> [PROBLEM DESCRIPTION] Extract each line of the data below that contains the string "acciaccatura", copying the lines unchanged.

********

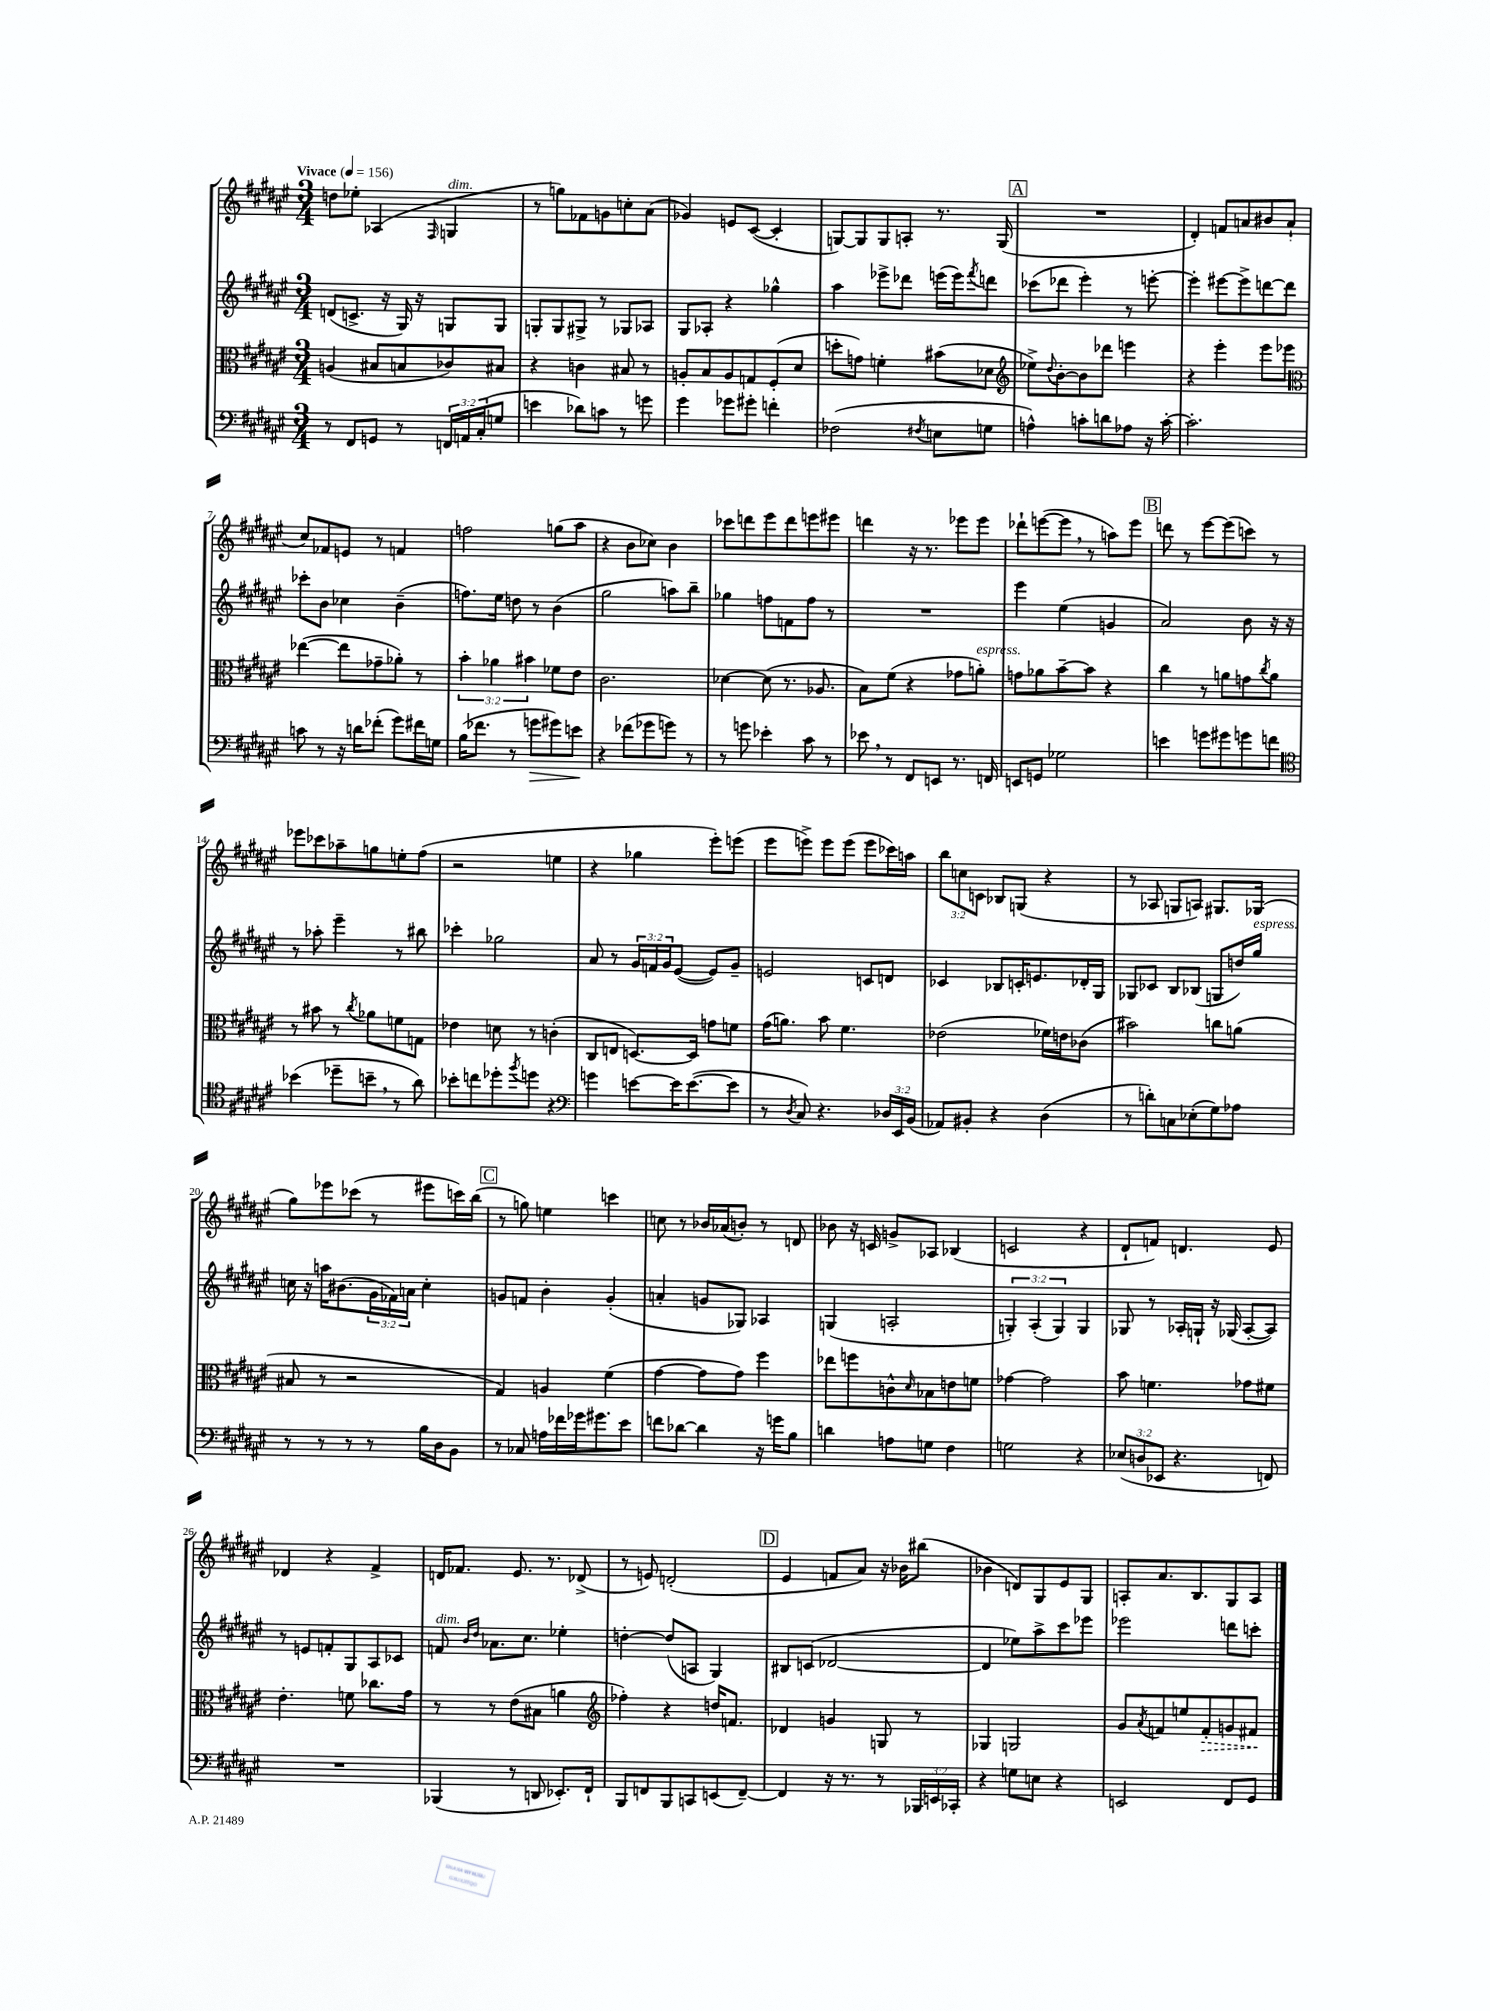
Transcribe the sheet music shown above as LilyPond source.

<<
\new StaffGroup <<
\new Staff = "s0" {
    \clef treble \key fis \major \numericTimeSignature \time 3/4 \override Staff.TupletNumber.text = #tuplet-number::calc-fraction-text \tempo "Vivace" 4 = 156
    d''8 ees''8-. aes4( \grace { fis16 } g4^\markup { \italic "dim." } |
    r8 g''8) fes'8 g'8 c''8-. ais'8( |
    ges'4) e'8 cis'8~( cis'4-. |
    g8~) g8 g8 a8-. r8. g16( |
    \mark \markup { \box "A" } R2. |
    dis'4-.) f'8 a'8 bis'8 a'8-!( |
    cis''8) fes'8 e'8 r8 f'4 |
    f''2 g''8( ais''8 |
    r4 b'8 ces''8) b'4 |
    ces'''8 d'''8 eis'''8 d'''8 e'''8 eis'''8 |
    d'''4 r16 r8. ees'''8 ees'''8 |
    des'''8-! e'''8~( e'''8 \breathe r8 a''8) e'''8 |
    \mark \markup { \box "B" } d'''8 r8 eis'''8~ eis'''8( c'''8) r8 |
    ees'''8 ces'''8 aes''8-- g''8 e''8-. fis''8( |
    r2 e''4 |
    r4 ges''4 eis'''8-.) e'''8( |
    eis'''8 e'''8->) e'''8 e'''8( e'''8 ces'''16) a''16 |
    \tuplet 3/2 { b''8 c''8 c'8 } bes8 g8( r4 |
    r8 aes8 g8 a8) gis8. ges16( |
    gis''8) ees'''8 ces'''8( r8 eis'''8 c'''16) b''16( |
    \mark \markup { \box "C" } r8 g''8) e''4 c'''4 |
    c''8 r8 bes'16 aes'16( b'8-.) r8 d'8 |
    bes'8 r16 c'16 g'8-> aes8 bes4( |
    c'2 r4 |
    dis'8-! f'8) d'4. eis'8 |
    des'4 r4 fis'4-> |
    d'16 fes'8. eis'8. r8. des'8->( |
    r8 e'8) d'2-.( |
    \mark \markup { \box "D" } eis'4 f'8 ais'8) r16 bes'16 bis''8( |
    bes'4 d'8) gis8 eis'8 gis8 |
    a8-. ais'8. b8. gis8 a8 \bar "|." |
}
\new Staff = "s1" {
    \clef treble \key fis \major \numericTimeSignature \time 3/4 \override Staff.TupletNumber.text = #tuplet-number::calc-fraction-text
    d'8( c'8.-> r16 gis16) r16 g8 g8 |
    g8-. g8 gis8-> r8 ges8 aes8 |
    gis8 aes8-. r4 ges''4-^ |
    ais''4 ees'''8-> des'''8 e'''16( e'''16) \acciaccatura { fis'''8 } d'''8 |
    \mark \markup { \box "A" } ces'''8( des'''8 eis'''4-.) r8 e'''8~-. |
    e'''4-. eis'''8~ eis'''8-> d'''8~ d'''8 |
    ces'''8-. b'8 ces''4 b'4--( |
    f''8.) eis''16 d''8 r8 b'4( |
    gis''2 a''8) b''8-- |
    ges''4 f''8 f'8 f''8 r8 |
    R2. |
    eis'''4 eis''4( g'4 |
    \mark \markup { \box "B" } ais'2) b'8 r16 r16 |
    r8 aes''8-. eis'''4-- r8 bis''8 |
    ces'''4-. ges''2 |
    ais'8 r8 \tuplet 3/2 { gis'16 f'16 gis'16 } eis'8~( eis'8) gis'8-- |
    e'2 c'8 d'8 |
    ces'4 bes8 c'16-. e'8. des'16-. gis16 |
    ges8 ces'8 b8 bes8( g8 d''16) gis''16^\markup { \italic "espress." } |
    c''16 r16 a''16 bis'8.( \tuplet 3/2 { gis'16 fes'16) a'16 } c''4-. |
    \mark \markup { \box "C" } g'8 f'8 b'4-. g'4-.( |
    a'4-. g'8 ges8) aes4 |
    g4( a2-. |
    \tuplet 3/2 { g4-.) ais4-.( g4) } g4 |
    ges8 r8 aes16-. g16-! r16 ges16( aes8~-. aes8) |
    r8 e'8 f'8-. gis8 ais8 ces'8 |
    f'8^\markup { \italic "dim." } \grace { b'16 dis''16 } aes'8. cis''8. ees''4-. |
    d''4~-. d''8( a8 gis4) |
    \mark \markup { \box "D" } bis8 c'8( des'2~ |
    des'4 ees''8) ais''8-> cis'''8 ees'''8 |
    ees'''2 d'''8 c'''8-. \bar "|." |
}
\new Staff = "s2" {
    \clef alto \key fis \major \numericTimeSignature \time 3/4 \override Staff.TupletNumber.text = #tuplet-number::calc-fraction-text
    a4( bis8 b8 ces'8) bis8 |
    r4 c'4 bis8 r8 |
    a8-. b8 a8 g8 fis8-.( dis'8 |
    d''8-. g'8) f'4-. bis'8( des'8 |
    \mark \markup { \box "A" } \clef treble ees''8->) \appoggiatura { dis''8 } b'8~-. b'8 des'''8 e'''4 |
    r4 eis'''4-. eis'''8 ees'''8 |
    \clef alto ees''4~( ees''8 ges'8-- aes'8-.) r8 |
    \tuplet 3/2 { b'4-. aes'4 bis'4 } fes'8 eis'8 |
    cis'2. |
    des'4~ des'8( r8. aes8. |
    b8) fis'8( r4 ges'8 a'8-.^\markup { \italic "espress." }) |
    g'8 aes'8 b'8~-- b'8 r4 |
    \mark \markup { \box "B" } cis''4 r8 a'8 g'8 \acciaccatura { cis''8 } a'8 |
    r8 bis'8 r8 \acciaccatura { cis''8 } aes'8 f'8 g8 |
    ees'4 d'8 r8 c'4-.( |
    cis8 e8 d8.~) d16 g'8 f'8 |
    gis'16( a'8.) b'8 fis'4. |
    ees'2( fes'16) e'16 ces'8( |
    bis'2) c''8 a'8( |
    bis8 r8 r2 |
    \mark \markup { \box "C" } gis4) a4 fis'4( |
    gis'4~ gis'8 gis'8) fis''4 |
    ees''8 f''8 c'8-^ \grace { dis'16 } bes8 e'8 f'8 |
    ges'4~ ges'2 |
    b'8 f'4. ges'8 fis'8 |
    eis'4.-. f'8 ces''8. gis'16 |
    r8 r8 eis'8( bis8 a'4 |
    \clef treble fes''4-.) r4 d''16 f'8. |
    \mark \markup { \box "D" } des'4 g'4 g8 r8 |
    ges4 g2 |
    gis'8 \acciaccatura { ais'8 } f'8 e''8 \once \override Hairpin.style = #'dashed-line f'8-.\> g'8 fis'8\! \bar "|." |
}
\new Staff = "s3" {
    \clef bass \key fis \major \numericTimeSignature \time 3/4 \override Staff.TupletNumber.text = #tuplet-number::calc-fraction-text
    r8 fis,8 g,8 r8 \tuplet 3/2 { f,16 a,16 cis16-.( } g8 |
    e'4 des'8) c'8 r8 g'8 |
    gis'4 ges'8 gis'8-. f'4-. |
    fes2( \acciaccatura { fis8 } e8 g8 |
    \mark \markup { \box "A" } a4-^) c'8-. d'8 aes8 r16 c'16~-. |
    c'2.-. |
    c'8 r8 r16 d'16 fes'8-.( gis'8) fis'16 g16 |
    b16( fes'8. r8 g'8\> gis'8) e'8\! |
    r4 fes'8( ges'8 g'8) r8 |
    r8 g'8 ees'4-. cis'8 r8 |
    ees'8 \breathe r8 fis,8 e,8 r8. f,16 |
    e,8 g,8 ges2 |
    \mark \markup { \box "B" } e'4 g'8 gis'8 g'8 f'8 |
    \clef tenor bes'4( des''8-- b'8-- \breathe r8 ais'8) |
    bes'8-. c''8 des''8-. \acciaccatura { fis''8 } d''8 r4 |
    \clef bass g'4 e'8~ e'16 e'8.~( e'8 |
    r8 \acciaccatura { dis8 } cis8) r4. \tuplet 3/2 { des16 eis,16 b,16( } |
    aes,8) bis,8-. r4 dis4( |
    r8 d'8-.) c8 ees8-.( gis8) aes8 |
    r8 r8 r8 r8 b16 dis16 b,8 |
    \mark \markup { \box "C" } r8 ces8 a16 fes'16 ges'16 gis'8. eis'8 |
    f'8 des'8~ des'4 r16 g'16 b8 |
    d'4 a8 g8 fis4 |
    g2 r4 |
    \tuplet 3/2 { ees8( d8 ees,8 } r4. f,8) |
    R2. |
    bes,,4( r8 d,8 ees,8.-.) fis,16-! |
    b,,8 f,8 b,,8 c,8 e,8( f,8~--) |
    \mark \markup { \box "D" } f,4 r16 r8. r8 \tuplet 3/2 { bes,,16 e,16 ces,16-. } |
    r4 g8 e8 r4 |
    e,2 fis,8 gis,8 \bar "|." |
}
>>
>>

********

> [WRITTEN RESPONSE]
    ais''4 ees'''8-> des'''8 e'''16( e'''16) \acciaccatura { fis'''8 } d'''8 |
    \mark \markup { \box "B" } cis''4 r8 a'8 g'8 \acciaccatura { cis''8 } a'8 |
    r8 bis'8 r8 \acciaccatura { cis''8 } aes'8 f'8 g8 |
    gis'8 \acciaccatura { ais'8 } f'8 e''8 \once \override Hairpin.style = #'dashed-line f'8-.\> g'8 fis'8\! \bar "|." |
    fes2( \acciaccatura { fis8 } e8 g8 |
    bes'8-. c''8 des''8-. \acciaccatura { fis''8 } d''8 r4 |
    r8 \acciaccatura { dis8 } cis8) r4. \tuplet 3/2 { des16 eis,16 b,16( } |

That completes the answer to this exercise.